EXERCISE DIRECTIONS
From the data below, return each line in which the string "minus" is found.

Items from a data source
━━━

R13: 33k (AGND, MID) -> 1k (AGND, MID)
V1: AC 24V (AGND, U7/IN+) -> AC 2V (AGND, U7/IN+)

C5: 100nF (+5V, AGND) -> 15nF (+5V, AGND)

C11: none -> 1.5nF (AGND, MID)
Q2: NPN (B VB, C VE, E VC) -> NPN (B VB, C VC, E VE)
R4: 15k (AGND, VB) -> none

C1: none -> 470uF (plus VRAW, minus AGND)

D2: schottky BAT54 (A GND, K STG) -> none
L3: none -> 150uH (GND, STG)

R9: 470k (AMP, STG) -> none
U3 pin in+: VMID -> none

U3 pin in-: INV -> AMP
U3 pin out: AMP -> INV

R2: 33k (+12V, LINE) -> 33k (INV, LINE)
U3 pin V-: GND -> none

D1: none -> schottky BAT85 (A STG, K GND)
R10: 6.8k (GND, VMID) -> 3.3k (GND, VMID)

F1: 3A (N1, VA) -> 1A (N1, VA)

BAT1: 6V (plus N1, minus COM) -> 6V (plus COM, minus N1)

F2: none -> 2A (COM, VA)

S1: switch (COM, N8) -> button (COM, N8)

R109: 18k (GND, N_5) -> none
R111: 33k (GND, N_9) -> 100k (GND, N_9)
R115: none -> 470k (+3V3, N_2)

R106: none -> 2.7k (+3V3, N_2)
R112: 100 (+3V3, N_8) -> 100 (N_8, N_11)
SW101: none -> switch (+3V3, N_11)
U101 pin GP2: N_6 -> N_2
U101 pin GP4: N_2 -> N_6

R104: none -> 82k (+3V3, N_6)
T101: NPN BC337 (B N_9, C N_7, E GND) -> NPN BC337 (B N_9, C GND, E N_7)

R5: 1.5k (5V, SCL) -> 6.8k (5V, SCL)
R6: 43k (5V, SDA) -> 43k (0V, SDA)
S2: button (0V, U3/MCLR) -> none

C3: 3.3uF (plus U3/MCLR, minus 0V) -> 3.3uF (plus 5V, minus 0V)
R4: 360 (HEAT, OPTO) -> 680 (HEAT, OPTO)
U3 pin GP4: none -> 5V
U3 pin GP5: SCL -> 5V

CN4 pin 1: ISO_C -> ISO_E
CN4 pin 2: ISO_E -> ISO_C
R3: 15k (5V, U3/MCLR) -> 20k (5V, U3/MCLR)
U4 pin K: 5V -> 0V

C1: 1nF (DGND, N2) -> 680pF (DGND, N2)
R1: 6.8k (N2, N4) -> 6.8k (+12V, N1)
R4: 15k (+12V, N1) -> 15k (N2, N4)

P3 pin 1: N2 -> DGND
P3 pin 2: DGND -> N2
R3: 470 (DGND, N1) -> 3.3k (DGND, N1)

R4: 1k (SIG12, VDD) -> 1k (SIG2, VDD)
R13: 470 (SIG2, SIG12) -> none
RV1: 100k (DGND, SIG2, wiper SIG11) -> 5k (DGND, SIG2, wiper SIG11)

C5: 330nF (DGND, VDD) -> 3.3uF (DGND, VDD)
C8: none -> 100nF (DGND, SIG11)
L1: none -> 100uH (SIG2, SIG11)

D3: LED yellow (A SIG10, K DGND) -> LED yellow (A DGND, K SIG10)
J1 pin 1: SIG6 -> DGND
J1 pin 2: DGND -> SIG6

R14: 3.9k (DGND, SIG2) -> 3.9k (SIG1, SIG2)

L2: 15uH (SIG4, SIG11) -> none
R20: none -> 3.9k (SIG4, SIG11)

━━━

WRITTEN RESPONSE
C1: none -> 470uF (plus VRAW, minus AGND)
BAT1: 6V (plus N1, minus COM) -> 6V (plus COM, minus N1)
C3: 3.3uF (plus U3/MCLR, minus 0V) -> 3.3uF (plus 5V, minus 0V)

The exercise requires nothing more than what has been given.